§ EXERCISE DETAILS: Present the lines of the rows below as a Markdown table with the columns Step and Change. Leave out the pictures and any blank lines, and number the remaining lines in order starting from 1.

>> begin INPUT DATA

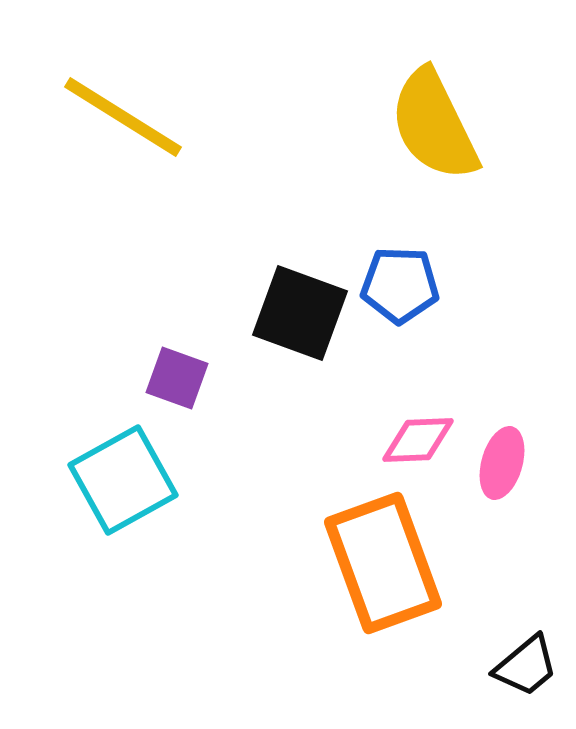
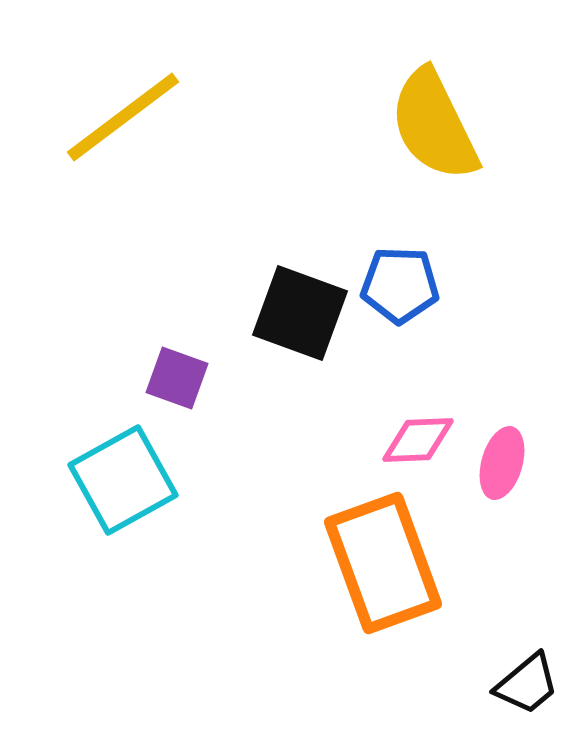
yellow line: rotated 69 degrees counterclockwise
black trapezoid: moved 1 px right, 18 px down
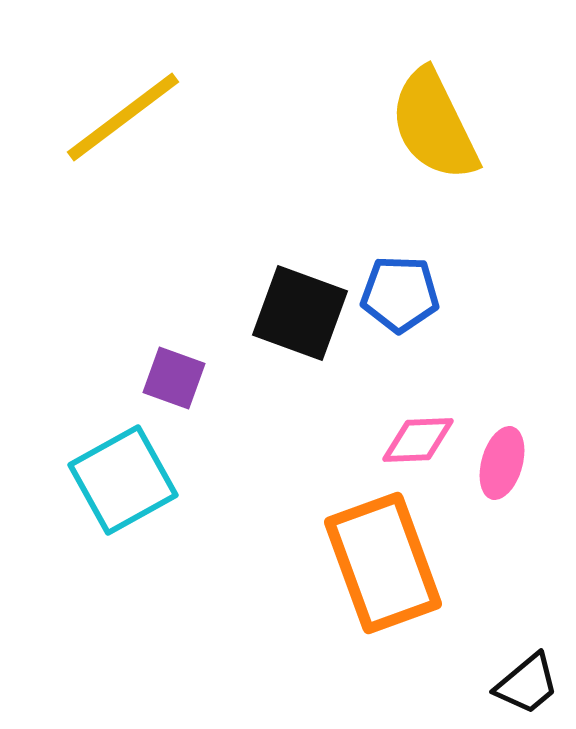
blue pentagon: moved 9 px down
purple square: moved 3 px left
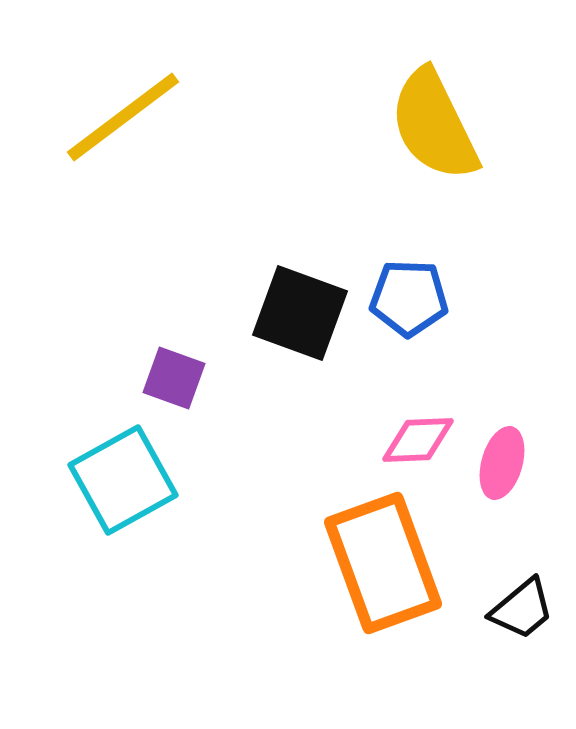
blue pentagon: moved 9 px right, 4 px down
black trapezoid: moved 5 px left, 75 px up
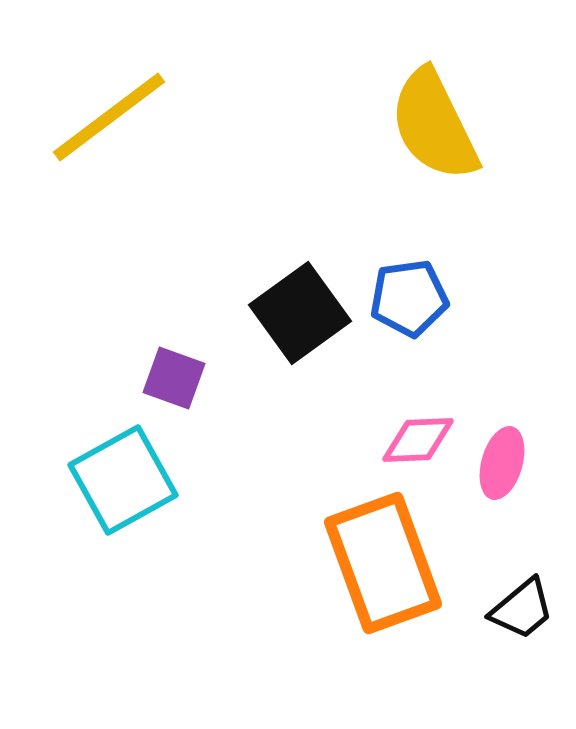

>> end INPUT DATA

§ RESULT:
| Step | Change |
|---|---|
| 1 | yellow line: rotated 69 degrees counterclockwise |
| 2 | black trapezoid: moved 1 px right, 18 px down |
| 3 | blue pentagon: moved 9 px down |
| 4 | purple square: moved 3 px left |
| 5 | blue pentagon: moved 9 px right, 4 px down |
| 6 | black trapezoid: moved 5 px left, 75 px up |